__WHAT YOU NEED TO DO__:
For the listing below, work out how many lines hold the word "rotated" and give that number by itself.

__RAW DATA__:
# # # #

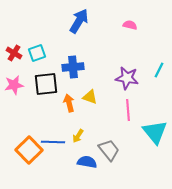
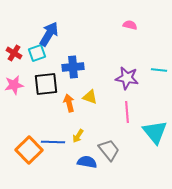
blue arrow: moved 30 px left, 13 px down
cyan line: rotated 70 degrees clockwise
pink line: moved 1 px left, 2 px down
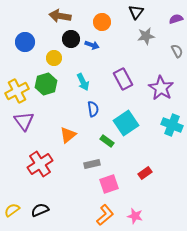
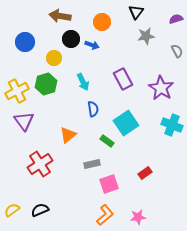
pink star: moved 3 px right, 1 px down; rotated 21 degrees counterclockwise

# # # #

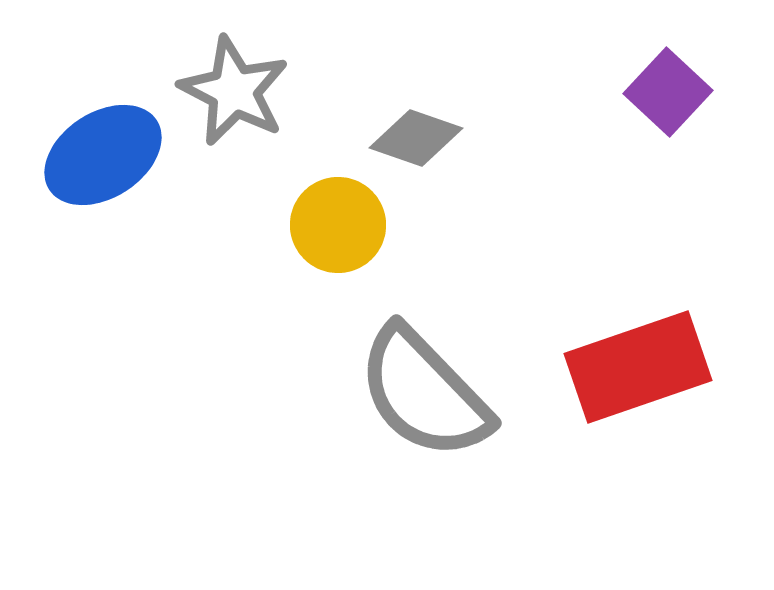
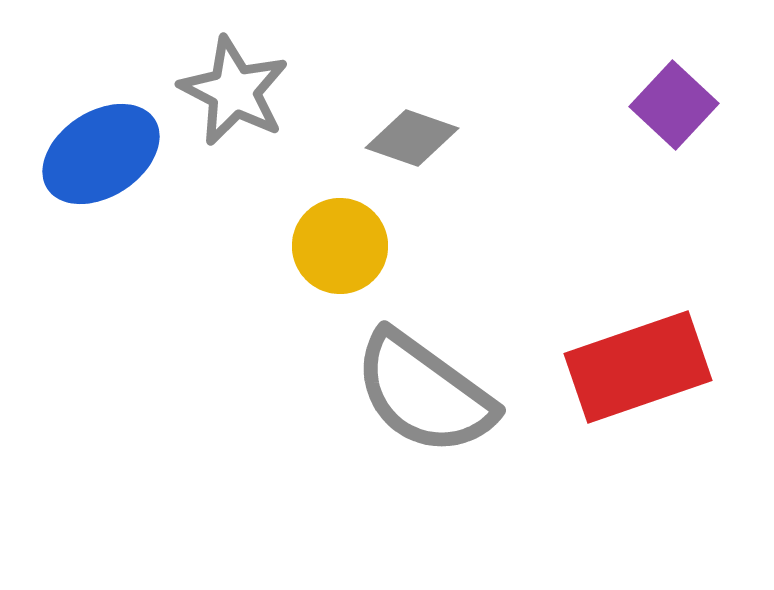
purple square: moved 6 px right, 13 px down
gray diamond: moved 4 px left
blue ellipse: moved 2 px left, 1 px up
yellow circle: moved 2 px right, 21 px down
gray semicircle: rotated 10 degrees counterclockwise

# # # #

__TASK RESPONSE__:
3